__What is needed__: Write out, with no changes, every line starting at the one that contains "BT2 pin RXD: D6 -> A5" and ending at the last line of the data below. Leave pictures out.

═══ Given data

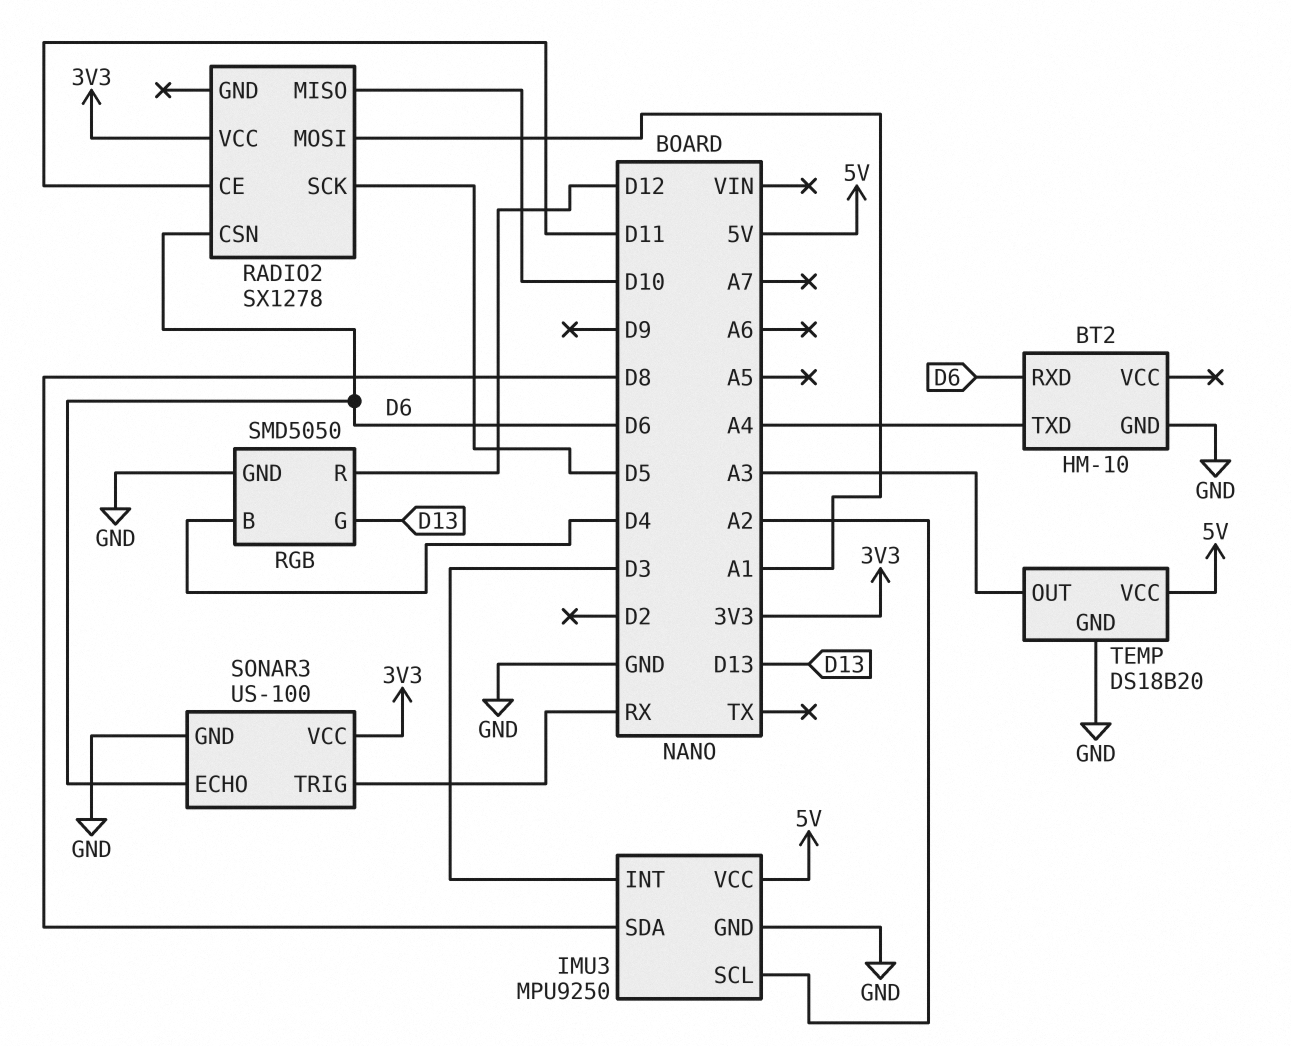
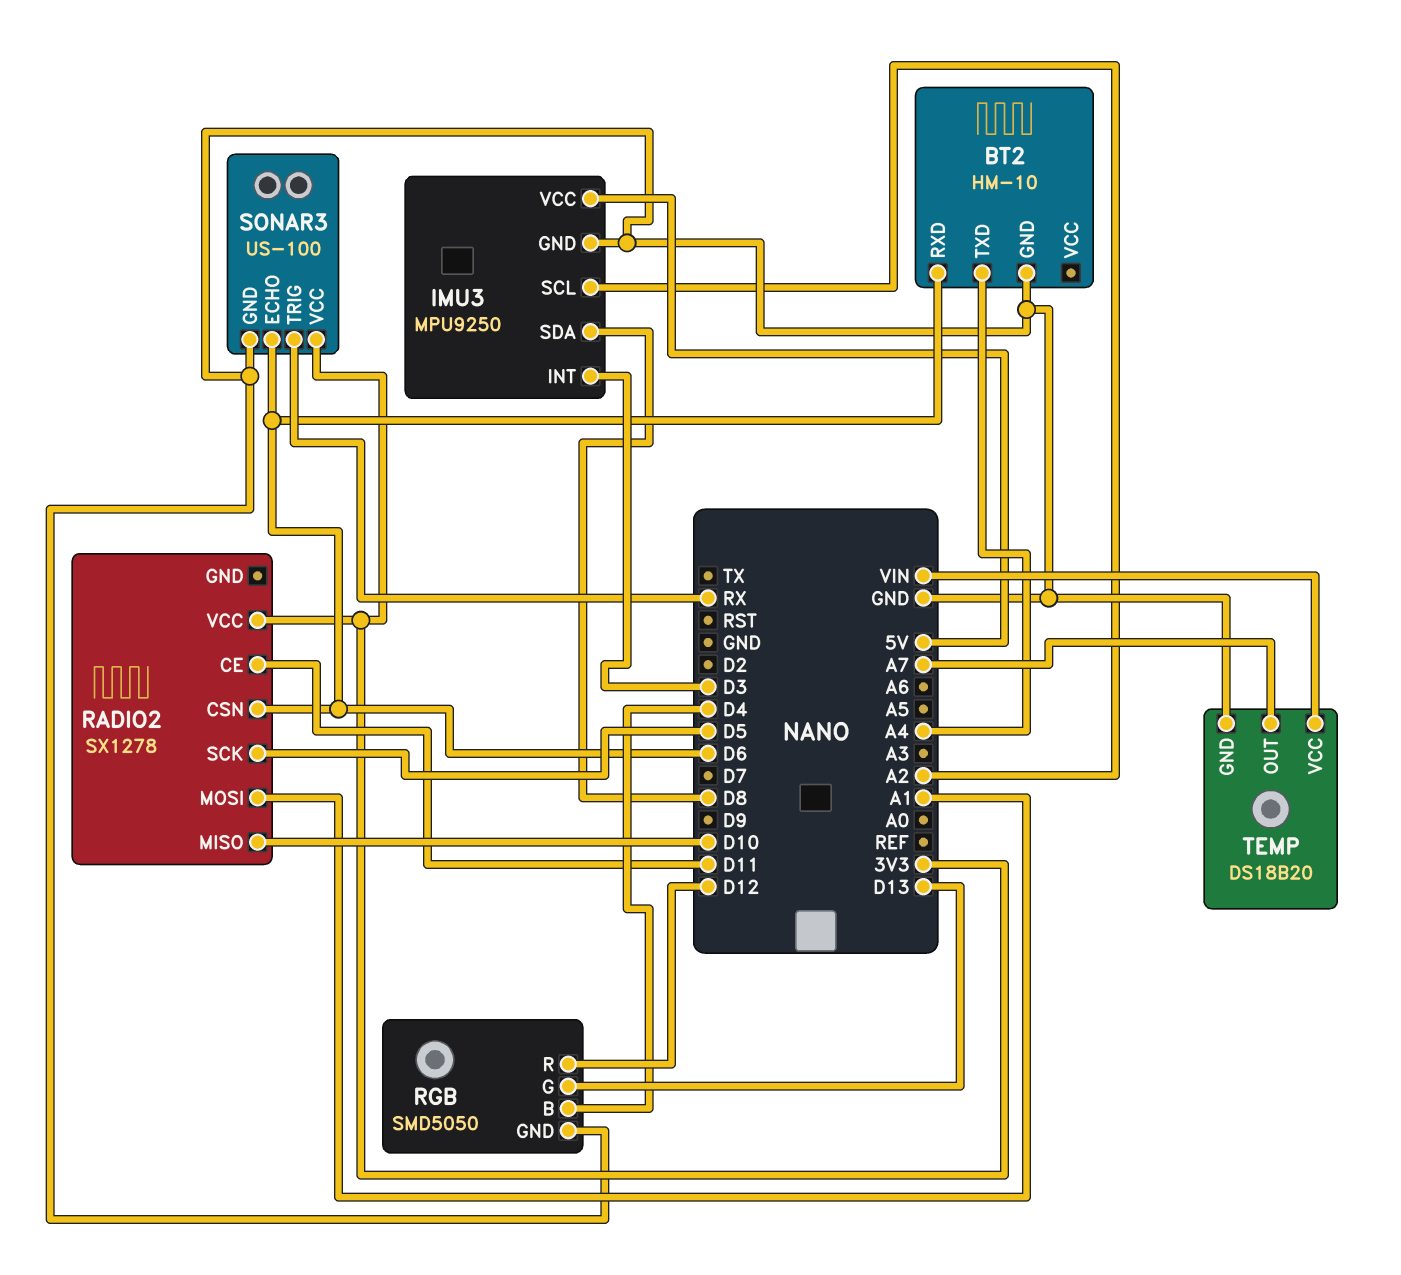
TEMP pin OUT: A3 -> A7
TEMP pin VCC: 5V -> VIN

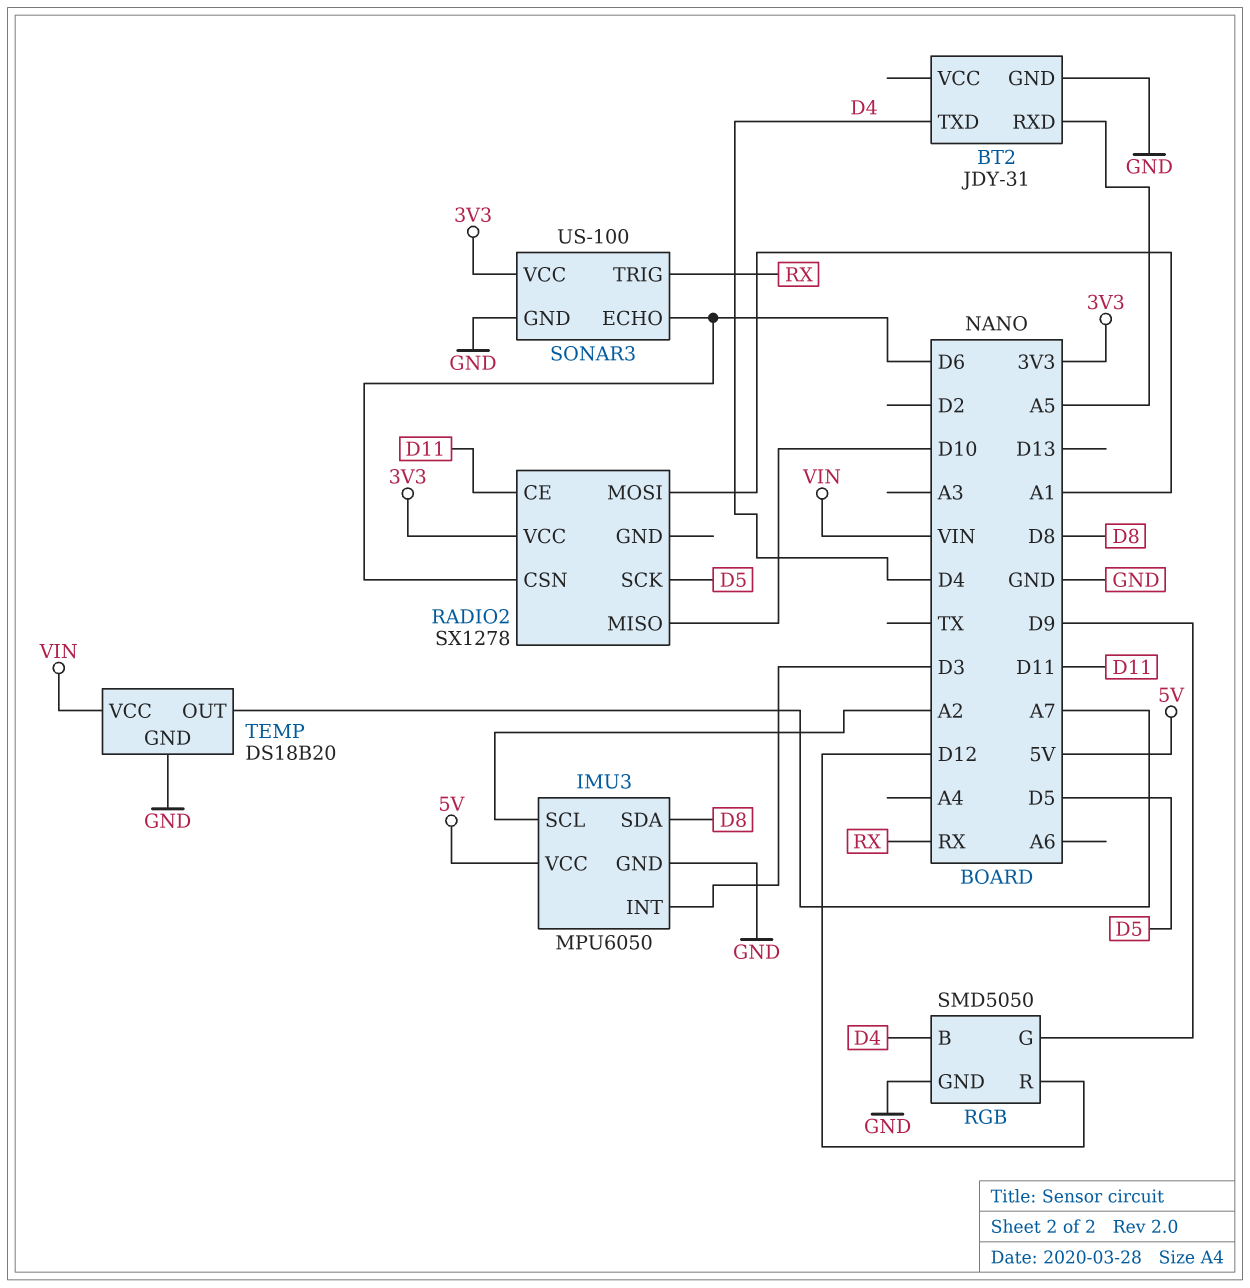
BT2: HM-10 -> JDY-31
BT2 pin RXD: D6 -> A5
BT2 pin TXD: A4 -> D4
IMU3: MPU9250 -> MPU6050
RGB pin G: D13 -> D9

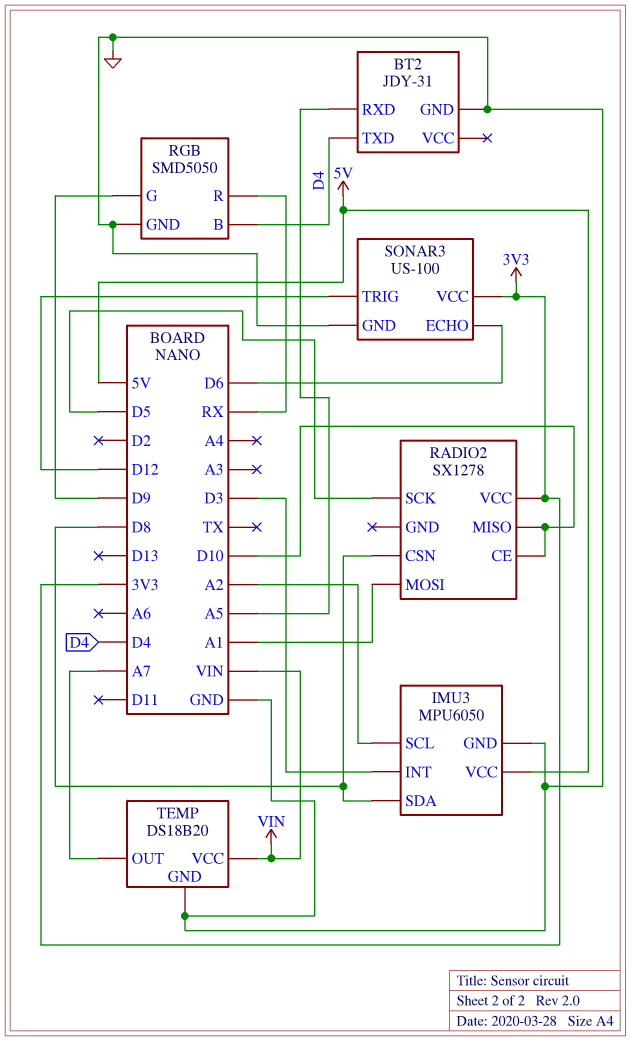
RADIO2 pin CE: D11 -> D10
RADIO2 pin CSN: D6 -> D8
RGB pin R: D12 -> RX
SONAR3 pin TRIG: RX -> D12

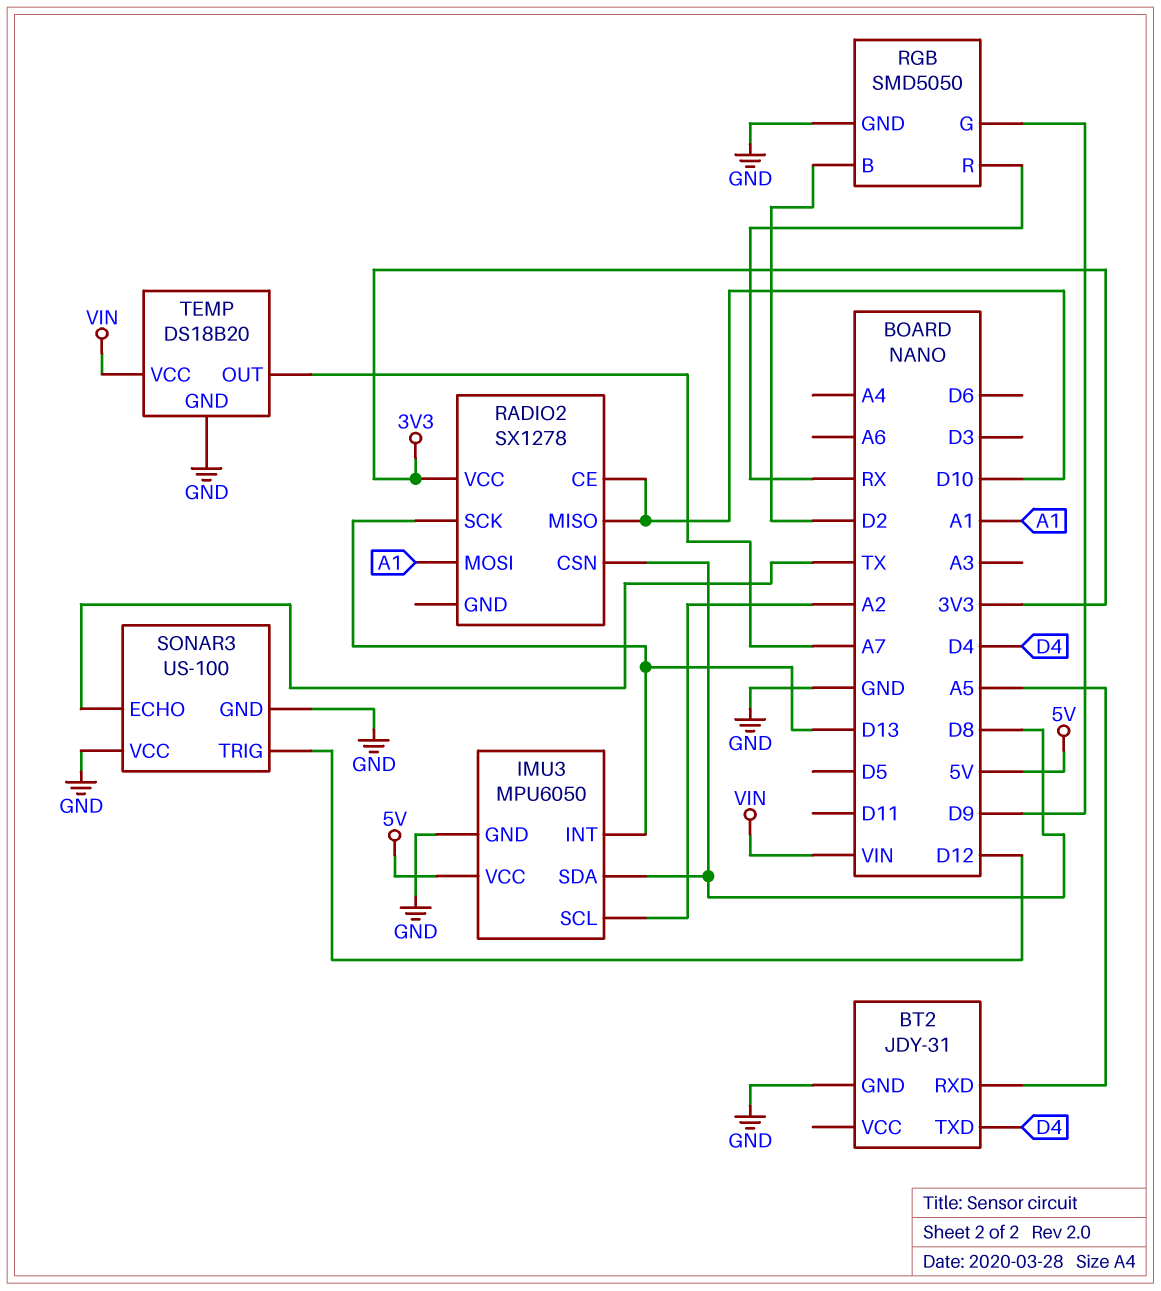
IMU3 pin INT: D3 -> D13
RADIO2 pin SCK: D5 -> D13
RGB pin B: D4 -> D2
SONAR3 pin ECHO: D6 -> TX
SONAR3 pin VCC: 3V3 -> GND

══════

__Your response__:
BT2 pin RXD: D6 -> A5
BT2 pin TXD: A4 -> D4
IMU3: MPU9250 -> MPU6050
RGB pin G: D13 -> D9

RADIO2 pin CE: D11 -> D10
RADIO2 pin CSN: D6 -> D8
RGB pin R: D12 -> RX
SONAR3 pin TRIG: RX -> D12

IMU3 pin INT: D3 -> D13
RADIO2 pin SCK: D5 -> D13
RGB pin B: D4 -> D2
SONAR3 pin ECHO: D6 -> TX
SONAR3 pin VCC: 3V3 -> GND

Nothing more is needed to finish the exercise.